_Instructions for the task_.
Go through the data below and copy each line that includes "minus".

Segment Start: Extracted information

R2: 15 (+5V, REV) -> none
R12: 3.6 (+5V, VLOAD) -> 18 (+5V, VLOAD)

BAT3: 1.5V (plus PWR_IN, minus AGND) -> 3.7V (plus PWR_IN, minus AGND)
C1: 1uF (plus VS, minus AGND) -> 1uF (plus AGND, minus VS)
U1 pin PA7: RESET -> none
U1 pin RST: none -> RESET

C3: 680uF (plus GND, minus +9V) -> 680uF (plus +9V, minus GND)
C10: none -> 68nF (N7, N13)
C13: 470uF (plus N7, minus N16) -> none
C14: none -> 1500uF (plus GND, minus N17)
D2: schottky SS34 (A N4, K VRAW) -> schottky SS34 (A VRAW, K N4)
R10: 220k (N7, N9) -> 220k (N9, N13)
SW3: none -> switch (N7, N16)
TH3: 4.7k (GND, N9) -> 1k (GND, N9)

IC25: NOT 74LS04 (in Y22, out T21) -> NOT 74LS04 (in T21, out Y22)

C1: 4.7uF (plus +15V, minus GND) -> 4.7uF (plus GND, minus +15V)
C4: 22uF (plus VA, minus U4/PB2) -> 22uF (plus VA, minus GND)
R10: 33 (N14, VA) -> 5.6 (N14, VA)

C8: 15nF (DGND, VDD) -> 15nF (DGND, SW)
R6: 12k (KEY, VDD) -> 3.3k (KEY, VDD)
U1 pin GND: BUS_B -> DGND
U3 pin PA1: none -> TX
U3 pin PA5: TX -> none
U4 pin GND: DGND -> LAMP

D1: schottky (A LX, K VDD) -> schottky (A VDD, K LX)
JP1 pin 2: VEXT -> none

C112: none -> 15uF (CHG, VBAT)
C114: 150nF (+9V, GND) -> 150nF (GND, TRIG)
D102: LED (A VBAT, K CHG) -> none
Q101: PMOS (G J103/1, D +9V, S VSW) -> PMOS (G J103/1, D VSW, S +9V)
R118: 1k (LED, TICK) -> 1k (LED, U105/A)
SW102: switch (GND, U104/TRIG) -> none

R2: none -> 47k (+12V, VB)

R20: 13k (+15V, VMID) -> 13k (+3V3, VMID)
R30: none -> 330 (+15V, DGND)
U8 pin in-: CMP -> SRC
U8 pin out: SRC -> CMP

Segment End: Extracted information

_Your response_.
BAT3: 1.5V (plus PWR_IN, minus AGND) -> 3.7V (plus PWR_IN, minus AGND)
C1: 1uF (plus VS, minus AGND) -> 1uF (plus AGND, minus VS)
C3: 680uF (plus GND, minus +9V) -> 680uF (plus +9V, minus GND)
C13: 470uF (plus N7, minus N16) -> none
C14: none -> 1500uF (plus GND, minus N17)
C1: 4.7uF (plus +15V, minus GND) -> 4.7uF (plus GND, minus +15V)
C4: 22uF (plus VA, minus U4/PB2) -> 22uF (plus VA, minus GND)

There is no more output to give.